[Coordinate-based object records]
=== Section Start ===

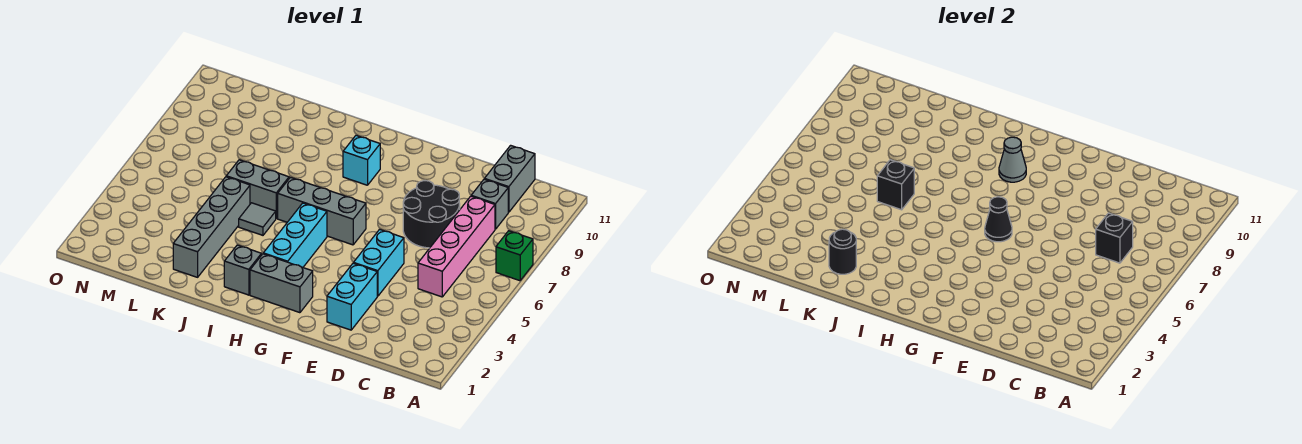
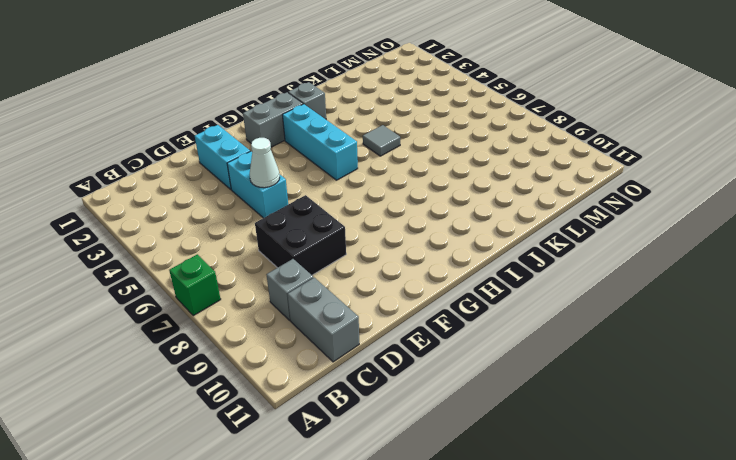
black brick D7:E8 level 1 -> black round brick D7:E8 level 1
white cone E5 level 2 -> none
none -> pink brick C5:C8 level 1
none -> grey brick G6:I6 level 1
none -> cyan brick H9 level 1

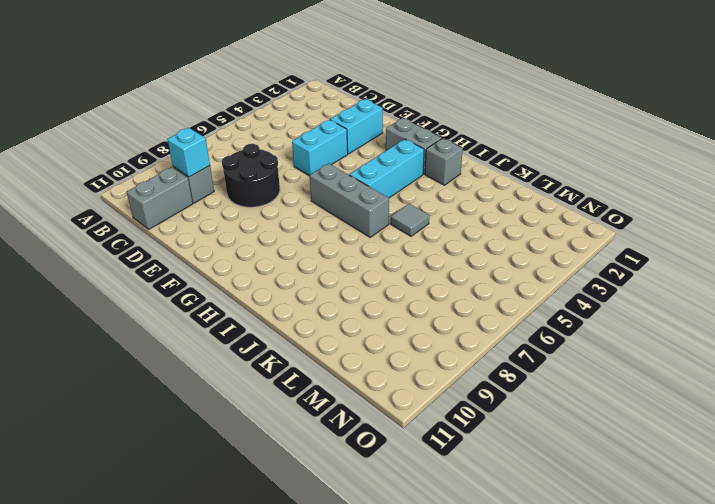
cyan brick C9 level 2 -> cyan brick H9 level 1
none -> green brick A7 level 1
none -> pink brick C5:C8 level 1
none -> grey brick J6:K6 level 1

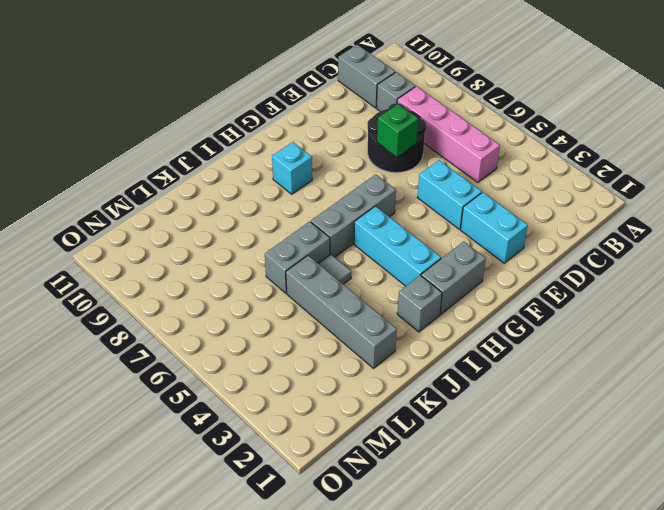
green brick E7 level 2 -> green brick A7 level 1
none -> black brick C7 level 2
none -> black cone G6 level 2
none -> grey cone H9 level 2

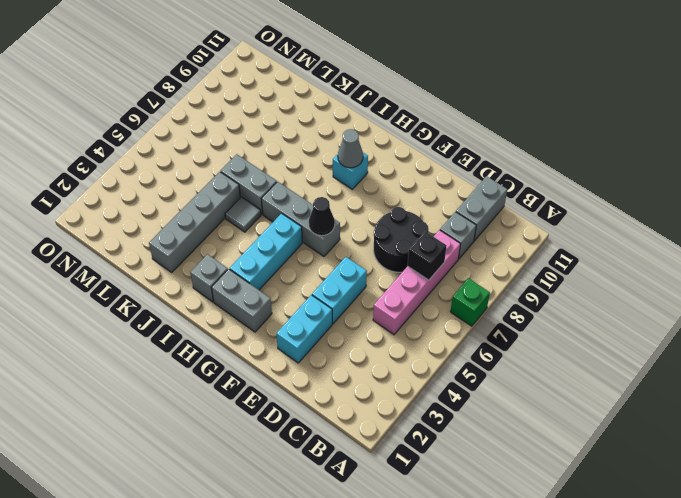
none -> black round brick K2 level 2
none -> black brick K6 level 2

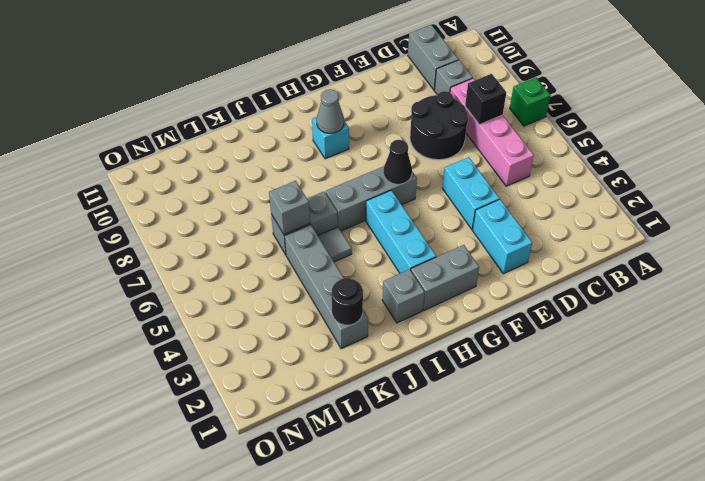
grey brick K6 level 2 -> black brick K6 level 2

=== Section End ===
=== Section Start ===

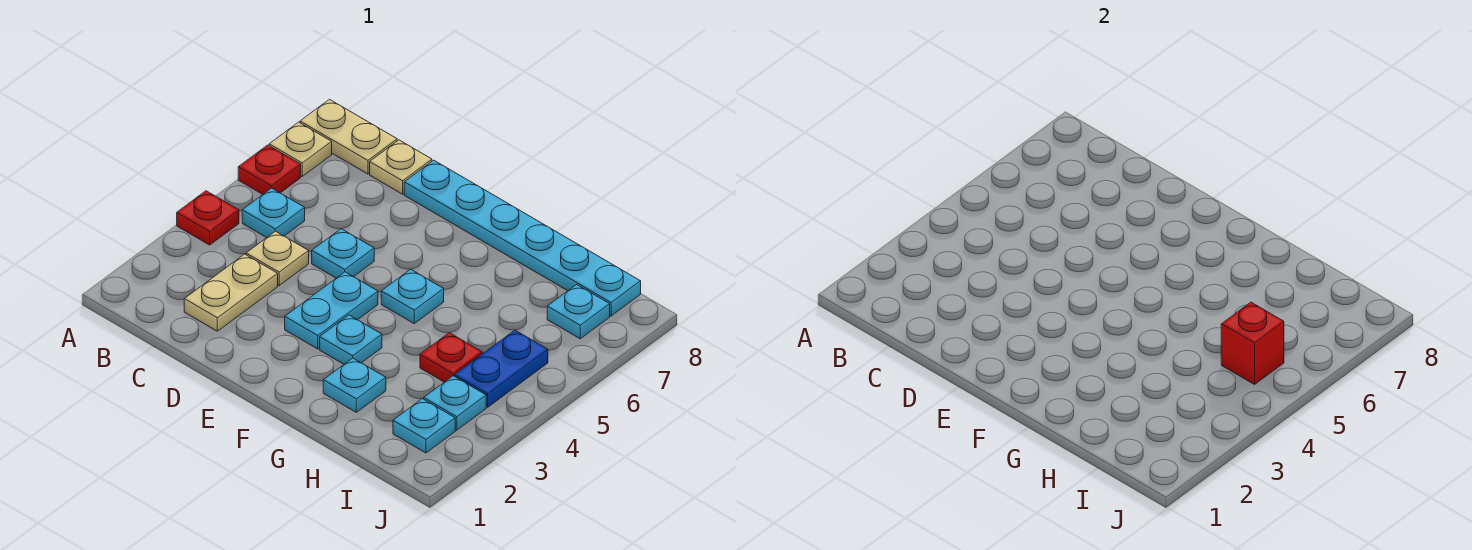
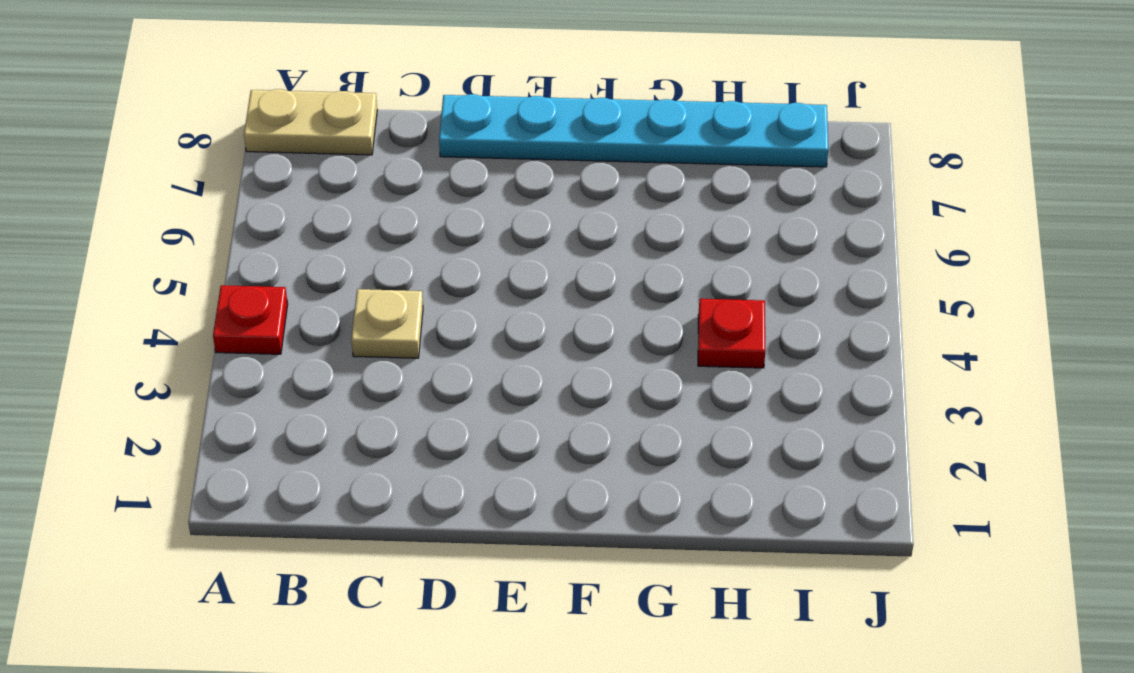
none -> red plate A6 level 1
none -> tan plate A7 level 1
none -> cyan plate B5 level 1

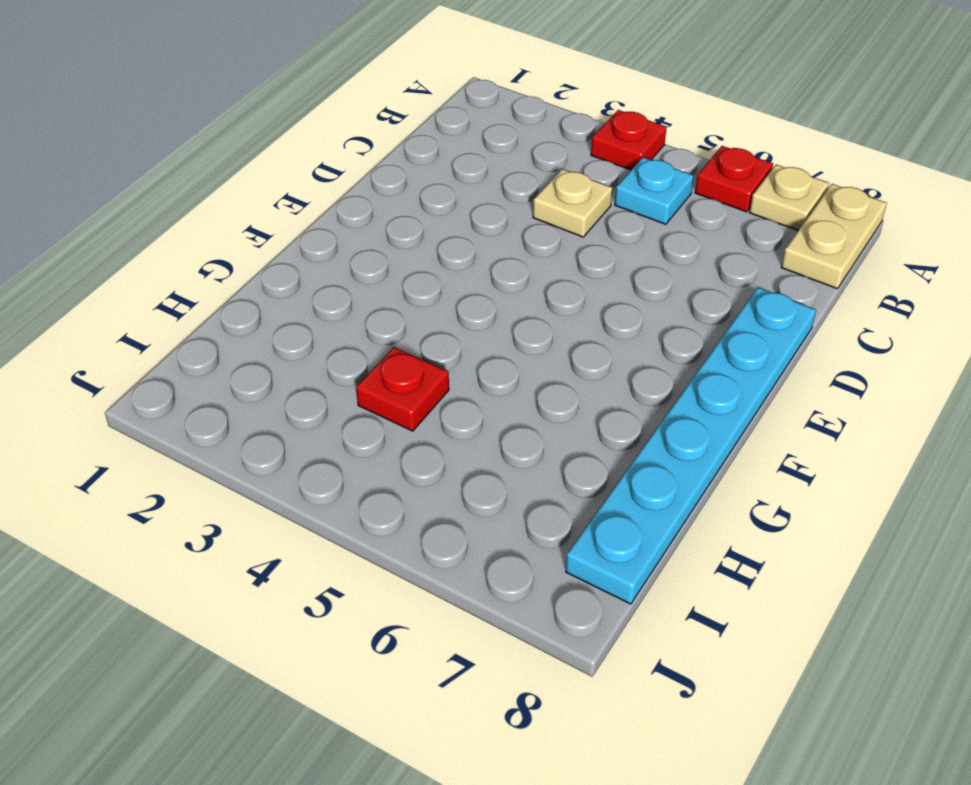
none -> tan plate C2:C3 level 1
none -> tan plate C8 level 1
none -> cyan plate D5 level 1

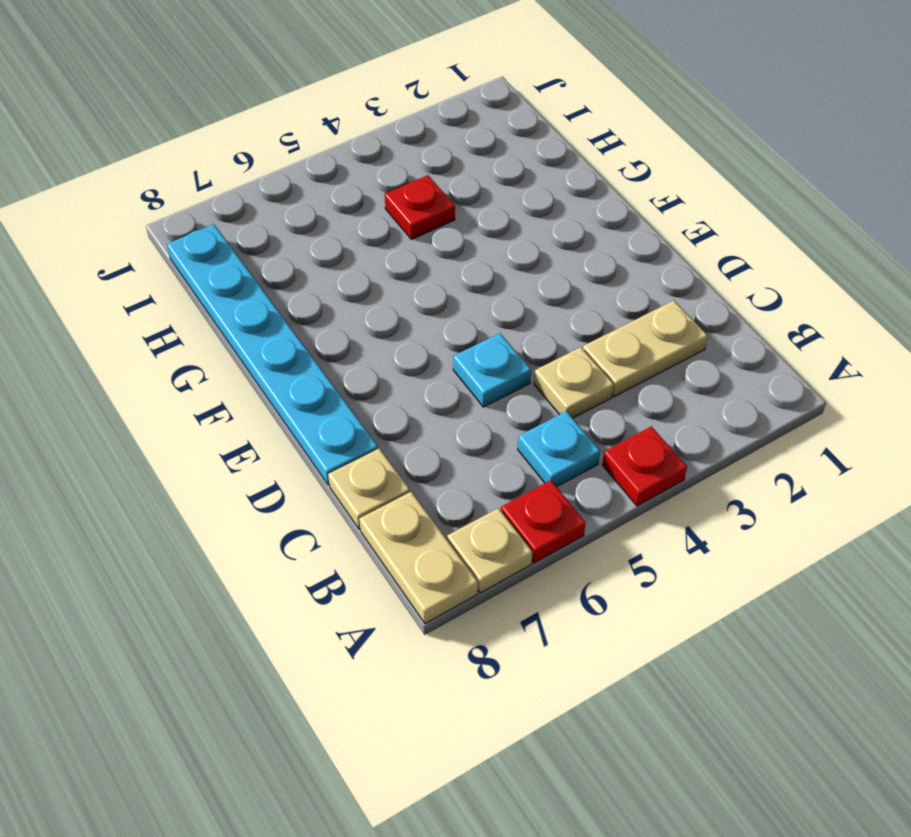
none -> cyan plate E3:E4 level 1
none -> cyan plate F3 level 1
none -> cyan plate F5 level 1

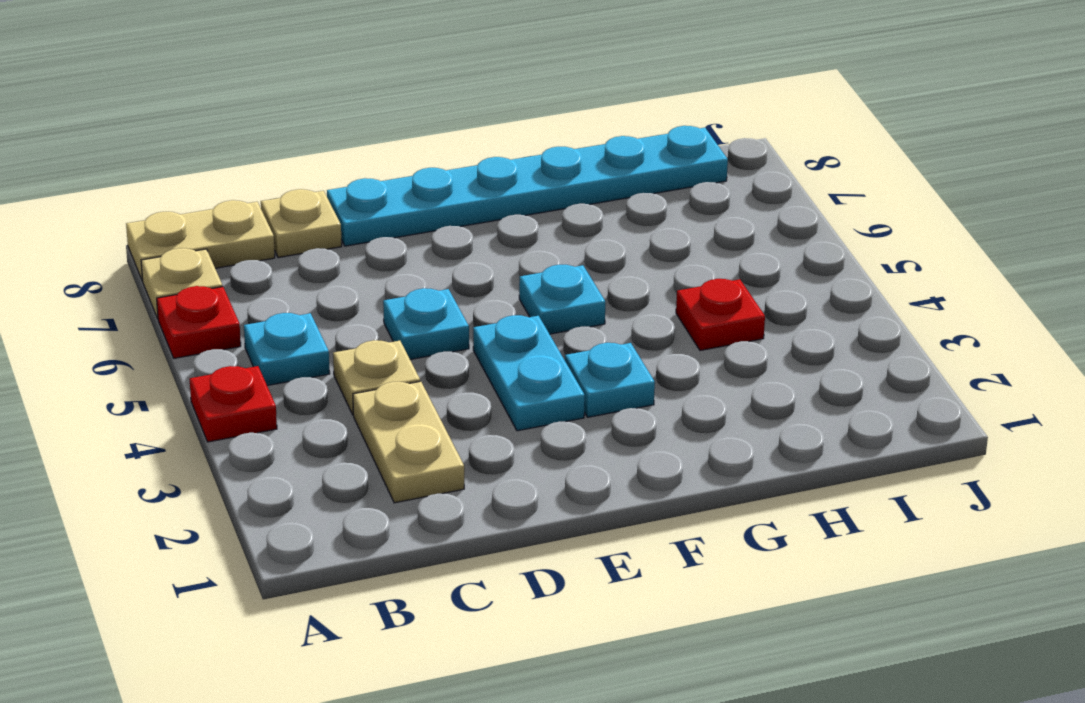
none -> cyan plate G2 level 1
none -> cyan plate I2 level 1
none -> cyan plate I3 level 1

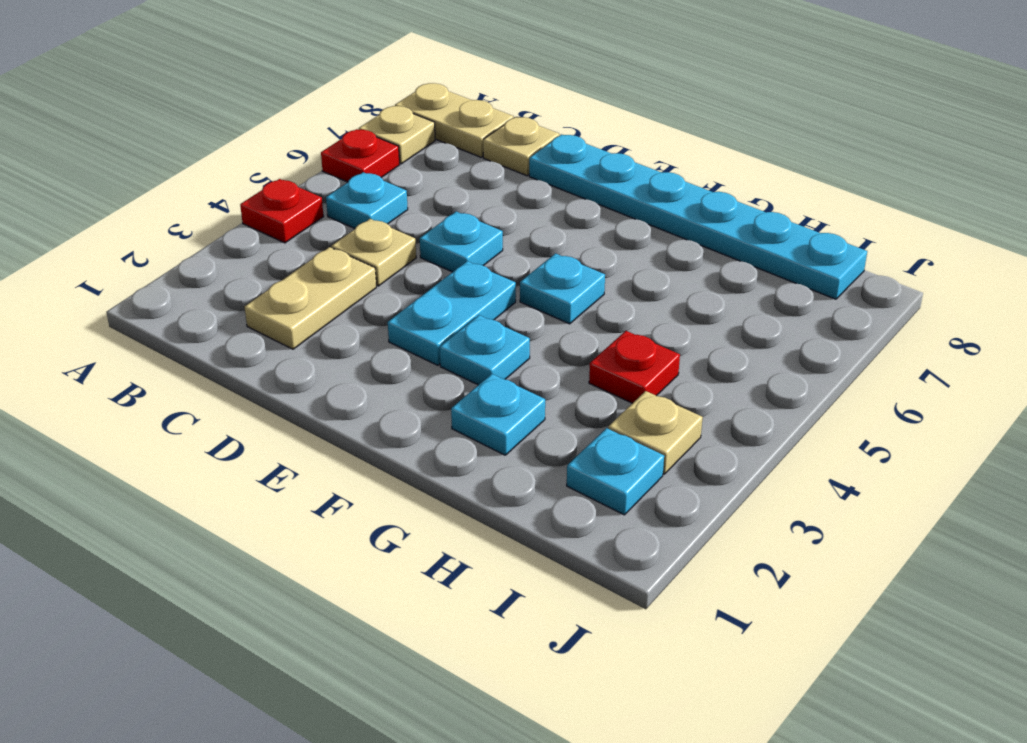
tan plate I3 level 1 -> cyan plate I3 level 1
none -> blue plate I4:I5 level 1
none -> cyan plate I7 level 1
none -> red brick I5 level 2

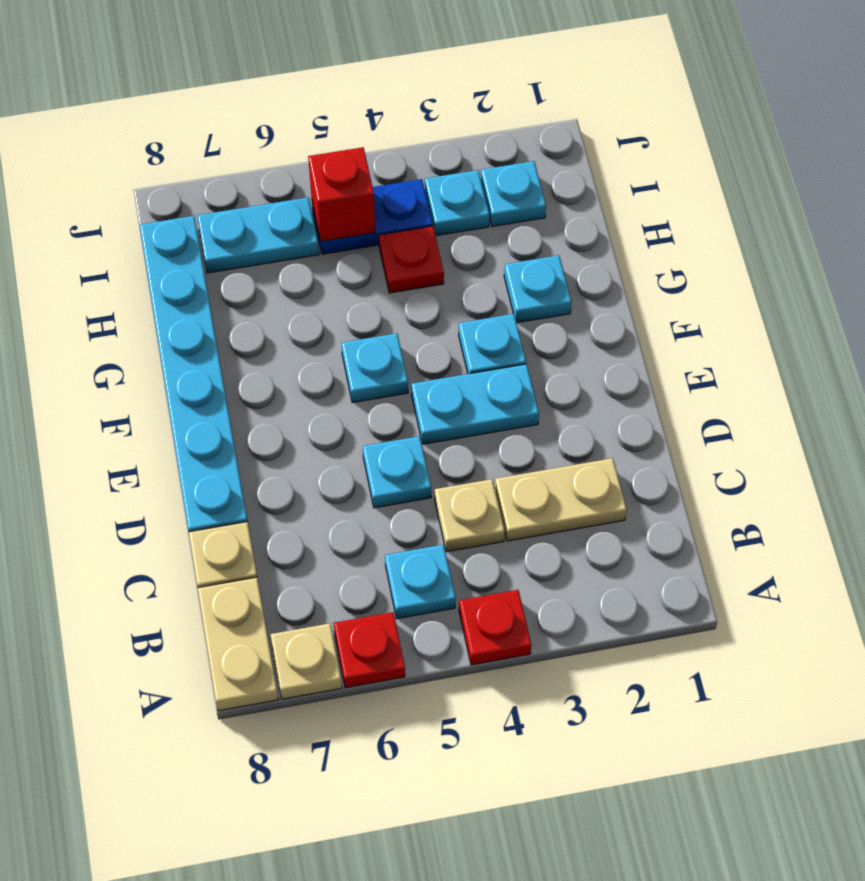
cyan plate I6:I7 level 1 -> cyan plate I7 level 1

=== Section End ===

* _WHAT IS EXPECTED_:
If a line in the records above contains the word "black", copy it.

* _EXERCISE OUTPUT_:
black brick D7:E8 level 1 -> black round brick D7:E8 level 1
none -> black brick C7 level 2
none -> black cone G6 level 2
none -> black round brick K2 level 2
none -> black brick K6 level 2
grey brick K6 level 2 -> black brick K6 level 2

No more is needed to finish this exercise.